** Opening Exercise input block **

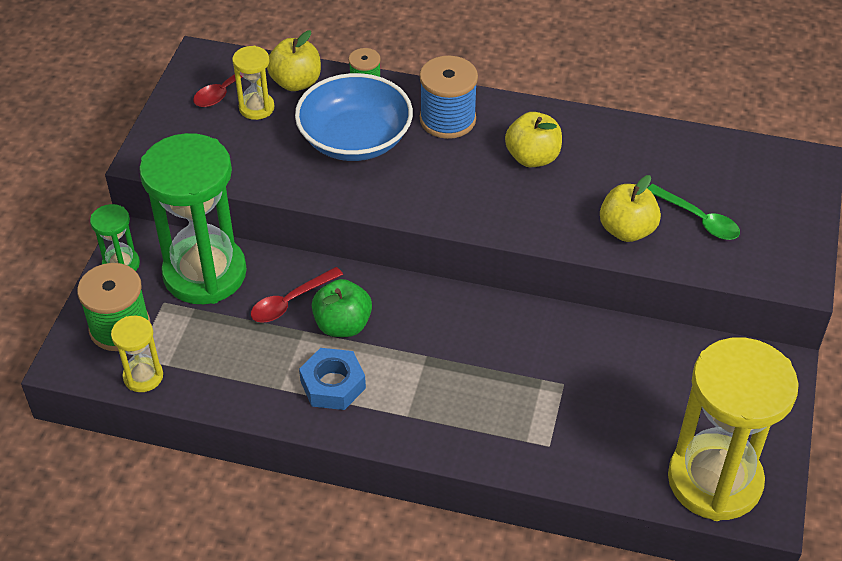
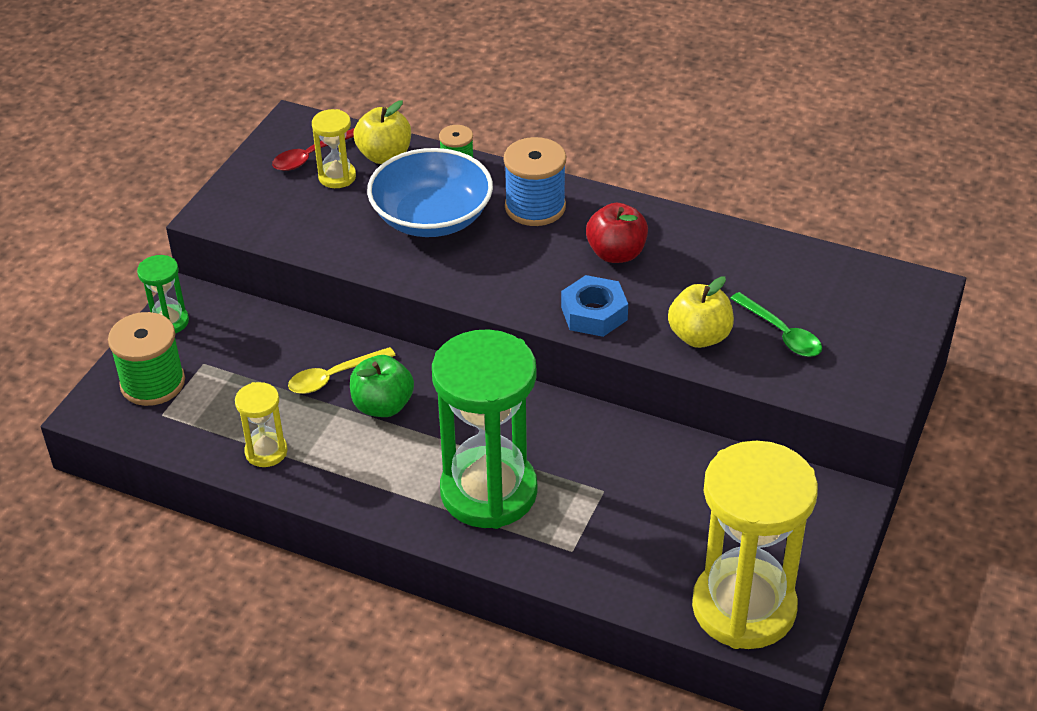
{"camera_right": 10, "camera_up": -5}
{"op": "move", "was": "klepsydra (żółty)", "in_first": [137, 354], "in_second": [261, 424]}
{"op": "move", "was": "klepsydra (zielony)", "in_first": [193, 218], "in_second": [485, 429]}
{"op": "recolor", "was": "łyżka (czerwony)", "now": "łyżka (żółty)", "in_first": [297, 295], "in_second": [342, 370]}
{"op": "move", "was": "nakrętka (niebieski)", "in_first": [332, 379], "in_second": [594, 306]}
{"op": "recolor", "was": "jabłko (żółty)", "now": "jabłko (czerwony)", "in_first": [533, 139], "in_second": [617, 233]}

** Closing Exercise input block **

Requirement
Return all lines in the data that include the word "czerwony".

Written reply
{"op": "recolor", "was": "łyżka (czerwony)", "now": "łyżka (żółty)", "in_first": [297, 295], "in_second": [342, 370]}
{"op": "recolor", "was": "jabłko (żółty)", "now": "jabłko (czerwony)", "in_first": [533, 139], "in_second": [617, 233]}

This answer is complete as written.